>>>>>

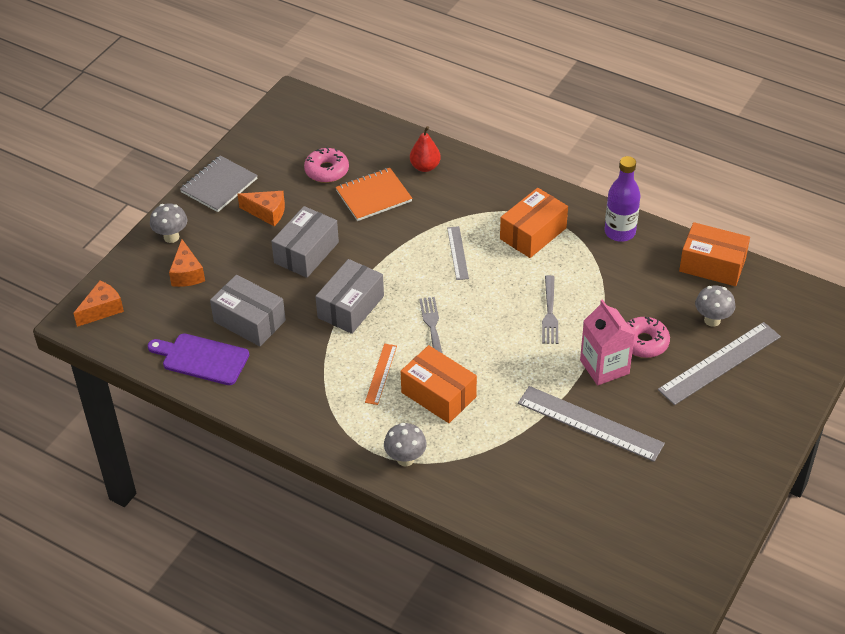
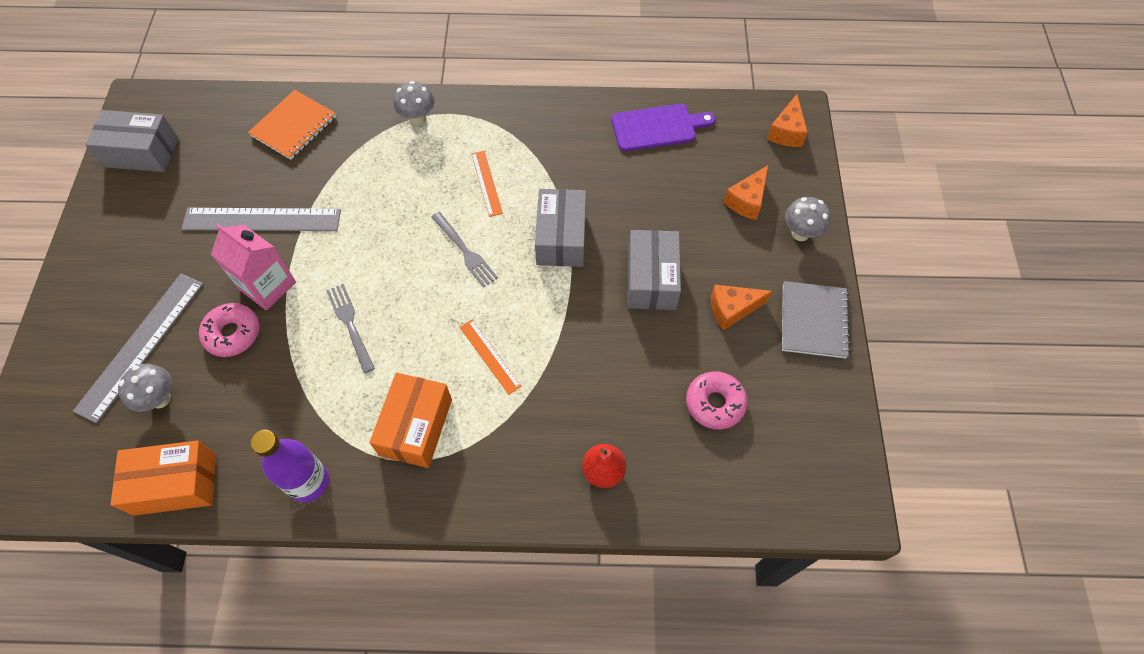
camera: 150 degrees right, 15 degrees up
orange cheese [169,239,205,287] -> orange cheese turned 105 degrees counterclockwise [724,165,768,220]
grey box [210,275,286,346] -> grey box moved to [85,110,179,172]
orange notebook [335,168,412,221] -> orange notebook moved to [248,90,336,160]
orange box [401,345,477,423] -> none
grey ruler [447,226,469,280] -> orange ruler [460,320,522,395]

<<<<<

◆ **How to complete this task**
Exclude the images, then output the data above word for word.

◆ **Result for this exercise**
camera: 150 degrees right, 15 degrees up
orange cheese [169,239,205,287] -> orange cheese turned 105 degrees counterclockwise [724,165,768,220]
grey box [210,275,286,346] -> grey box moved to [85,110,179,172]
orange notebook [335,168,412,221] -> orange notebook moved to [248,90,336,160]
orange box [401,345,477,423] -> none
grey ruler [447,226,469,280] -> orange ruler [460,320,522,395]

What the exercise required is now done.